### Data for the task
*-*-*

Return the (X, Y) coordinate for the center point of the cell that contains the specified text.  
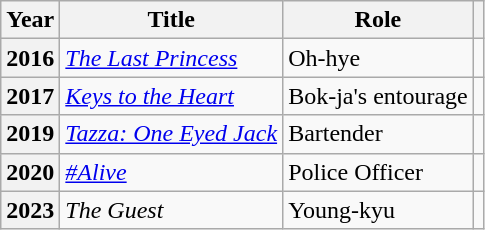
2020 (30, 172)
Title (172, 20)
Young-kyu (378, 210)
2019 (30, 134)
2016 (30, 58)
Keys to the Heart (172, 96)
Role (378, 20)
Oh-hye (378, 58)
2017 (30, 96)
2023 (30, 210)
#Alive (172, 172)
Police Officer (378, 172)
The Last Princess (172, 58)
Tazza: One Eyed Jack (172, 134)
Bok-ja's entourage (378, 96)
The Guest (172, 210)
Year (30, 20)
Bartender (378, 134)
Determine the (x, y) coordinate at the center of the cell enclosing the given text.  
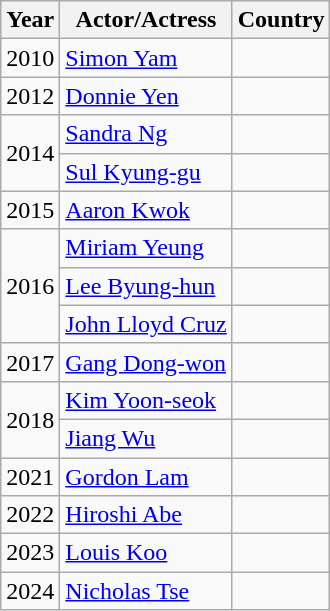
2018 (30, 419)
Miriam Yeung (146, 248)
2015 (30, 210)
Aaron Kwok (146, 210)
Gordon Lam (146, 477)
John Lloyd Cruz (146, 324)
Sandra Ng (146, 134)
Kim Yoon-seok (146, 400)
Sul Kyung-gu (146, 172)
Gang Dong-won (146, 362)
Country (281, 20)
2023 (30, 553)
2017 (30, 362)
Jiang Wu (146, 438)
Simon Yam (146, 58)
Nicholas Tse (146, 591)
Lee Byung-hun (146, 286)
2014 (30, 153)
2012 (30, 96)
Actor/Actress (146, 20)
Donnie Yen (146, 96)
2024 (30, 591)
Louis Koo (146, 553)
Hiroshi Abe (146, 515)
2010 (30, 58)
Year (30, 20)
2021 (30, 477)
2016 (30, 286)
2022 (30, 515)
Output the [x, y] coordinate of the center of the cell containing the given text.  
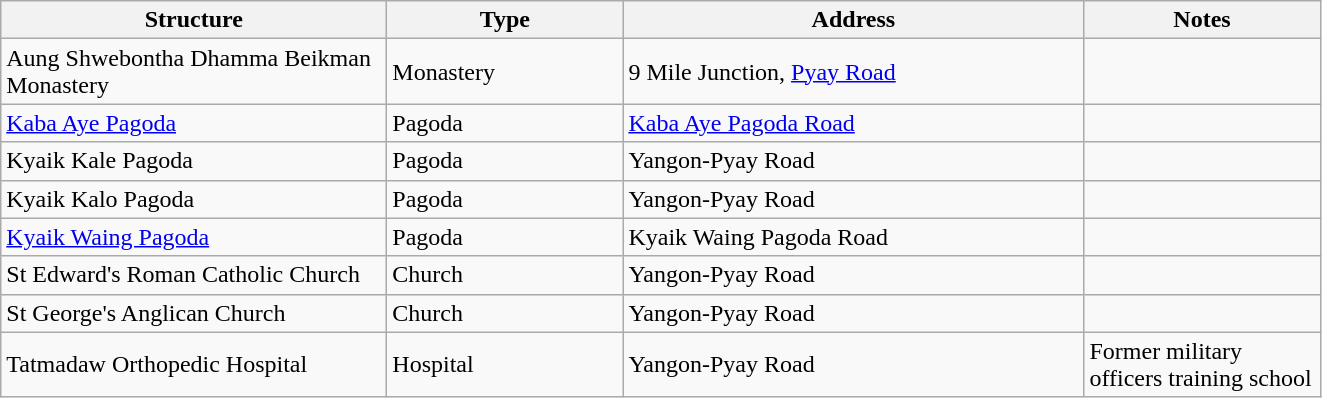
Structure [194, 20]
Address [854, 20]
Monastery [505, 72]
Kaba Aye Pagoda [194, 123]
Former military officers training school [1202, 364]
Kyaik Waing Pagoda Road [854, 237]
Kaba Aye Pagoda Road [854, 123]
Notes [1202, 20]
Type [505, 20]
Tatmadaw Orthopedic Hospital [194, 364]
St Edward's Roman Catholic Church [194, 275]
Kyaik Kale Pagoda [194, 161]
Kyaik Kalo Pagoda [194, 199]
St George's Anglican Church [194, 313]
Kyaik Waing Pagoda [194, 237]
9 Mile Junction, Pyay Road [854, 72]
Aung Shwebontha Dhamma Beikman Monastery [194, 72]
Hospital [505, 364]
Identify which cell holds the provided text, then report its (X, Y) central coordinate. 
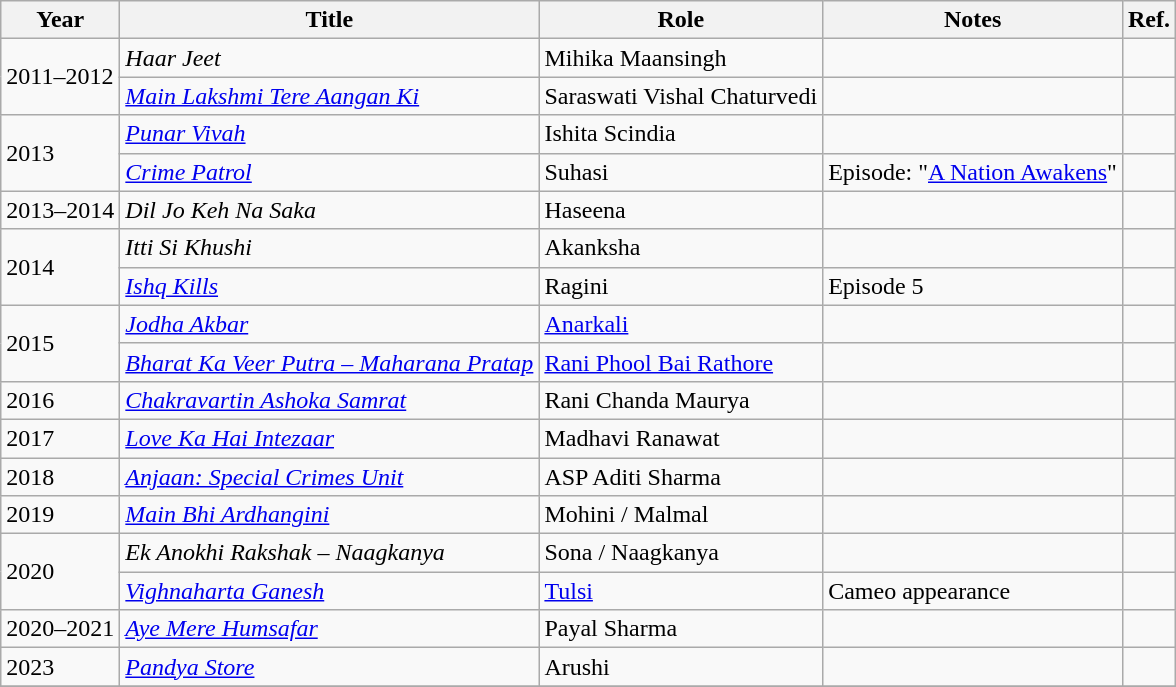
Crime Patrol (330, 172)
Cameo appearance (973, 591)
2013–2014 (60, 210)
Mohini / Malmal (681, 515)
Rani Phool Bai Rathore (681, 362)
Main Lakshmi Tere Aangan Ki (330, 96)
Haar Jeet (330, 58)
2019 (60, 515)
2013 (60, 153)
Akanksha (681, 248)
Chakravartin Ashoka Samrat (330, 400)
Punar Vivah (330, 134)
Jodha Akbar (330, 324)
2011–2012 (60, 77)
Notes (973, 20)
Ref. (1148, 20)
Sona / Naagkanya (681, 553)
Main Bhi Ardhangini (330, 515)
Year (60, 20)
Anarkali (681, 324)
Role (681, 20)
Ishita Scindia (681, 134)
Dil Jo Keh Na Saka (330, 210)
Anjaan: Special Crimes Unit (330, 477)
ASP Aditi Sharma (681, 477)
2020 (60, 572)
Pandya Store (330, 667)
Title (330, 20)
Suhasi (681, 172)
Rani Chanda Maurya (681, 400)
Aye Mere Humsafar (330, 629)
Payal Sharma (681, 629)
2020–2021 (60, 629)
Haseena (681, 210)
2016 (60, 400)
2015 (60, 343)
Bharat Ka Veer Putra – Maharana Pratap (330, 362)
Saraswati Vishal Chaturvedi (681, 96)
2014 (60, 267)
Madhavi Ranawat (681, 438)
Ragini (681, 286)
Love Ka Hai Intezaar (330, 438)
Ishq Kills (330, 286)
Ek Anokhi Rakshak – Naagkanya (330, 553)
Episode 5 (973, 286)
2017 (60, 438)
2018 (60, 477)
Arushi (681, 667)
Itti Si Khushi (330, 248)
Mihika Maansingh (681, 58)
Tulsi (681, 591)
Vighnaharta Ganesh (330, 591)
2023 (60, 667)
Episode: "A Nation Awakens" (973, 172)
Determine the [X, Y] coordinate at the center of the cell enclosing the given text.  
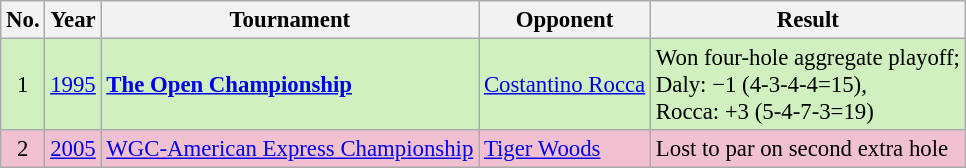
Opponent [565, 20]
WGC-American Express Championship [290, 149]
2 [23, 149]
Won four-hole aggregate playoff;Daly: −1 (4-3-4-4=15),Rocca: +3 (5-4-7-3=19) [808, 85]
1 [23, 85]
Year [73, 20]
Costantino Rocca [565, 85]
Tiger Woods [565, 149]
Tournament [290, 20]
2005 [73, 149]
Lost to par on second extra hole [808, 149]
No. [23, 20]
The Open Championship [290, 85]
1995 [73, 85]
Result [808, 20]
Find where the given text appears and provide that cell's center as (x, y) coordinate. 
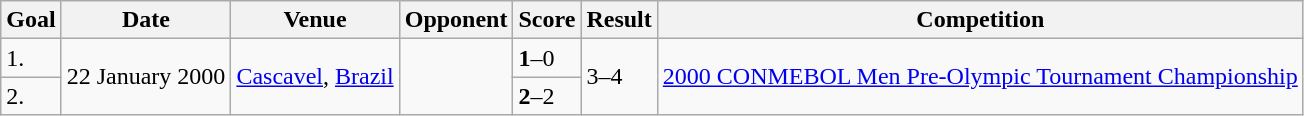
Competition (980, 20)
3–4 (619, 77)
2. (31, 96)
Venue (315, 20)
Score (547, 20)
Opponent (456, 20)
Date (146, 20)
Cascavel, Brazil (315, 77)
1. (31, 58)
1–0 (547, 58)
2–2 (547, 96)
2000 CONMEBOL Men Pre-Olympic Tournament Championship (980, 77)
Result (619, 20)
22 January 2000 (146, 77)
Goal (31, 20)
Search for the cell housing the specified text and yield its [x, y] center coordinate. 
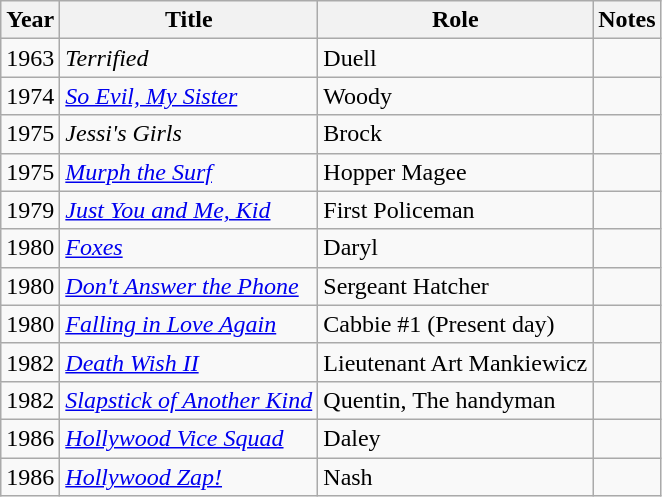
Hollywood Vice Squad [189, 438]
Lieutenant Art Mankiewicz [456, 362]
Year [30, 20]
Quentin, The handyman [456, 400]
1974 [30, 96]
So Evil, My Sister [189, 96]
Hopper Magee [456, 172]
Slapstick of Another Kind [189, 400]
First Policeman [456, 210]
Don't Answer the Phone [189, 286]
Terrified [189, 58]
Foxes [189, 248]
Death Wish II [189, 362]
Woody [456, 96]
Duell [456, 58]
1963 [30, 58]
Notes [627, 20]
Sergeant Hatcher [456, 286]
Role [456, 20]
Just You and Me, Kid [189, 210]
1979 [30, 210]
Cabbie #1 (Present day) [456, 324]
Falling in Love Again [189, 324]
Hollywood Zap! [189, 477]
Nash [456, 477]
Jessi's Girls [189, 134]
Murph the Surf [189, 172]
Daryl [456, 248]
Daley [456, 438]
Title [189, 20]
Brock [456, 134]
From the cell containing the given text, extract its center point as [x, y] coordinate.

*-*-*

### What you will do
Find each line in the material that contains the word "Waing" with the same capitalization, and copy those lines.

### Written response
Kyaik Waing Pagoda Road [854, 237]
Kyaik Waing Pagoda [194, 237]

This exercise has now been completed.